TASK ITEM ::
Given the material below, output exactly the lines from the line with "tan cone D2 level 2 -> none" to the line with "tan tile G4 level 1 -> none", both ends included, and no other lines.

DATA SUPPLIED ::

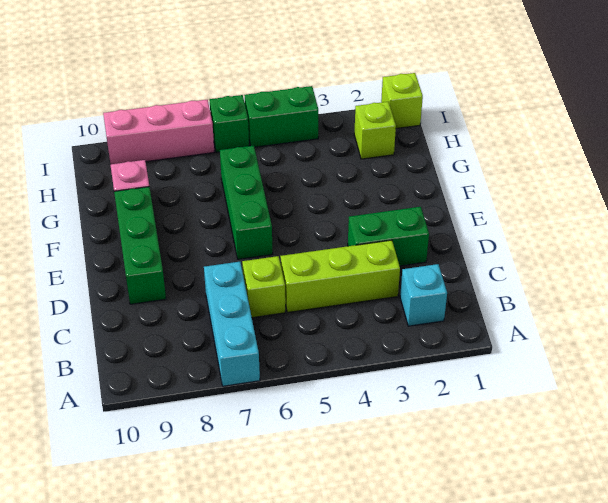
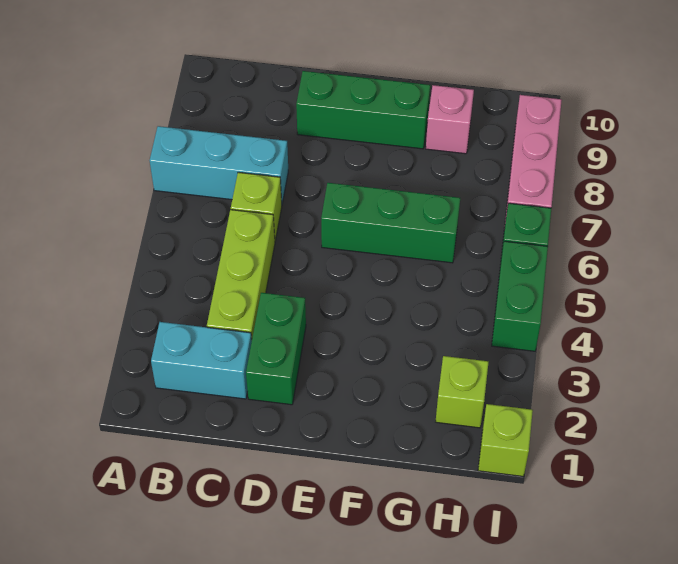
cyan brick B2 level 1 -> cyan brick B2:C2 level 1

---

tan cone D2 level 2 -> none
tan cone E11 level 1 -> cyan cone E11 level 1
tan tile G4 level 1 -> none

RESULT ::
tan cone D2 level 2 -> none
tan cone E11 level 1 -> cyan cone E11 level 1
tan tile G4 level 1 -> none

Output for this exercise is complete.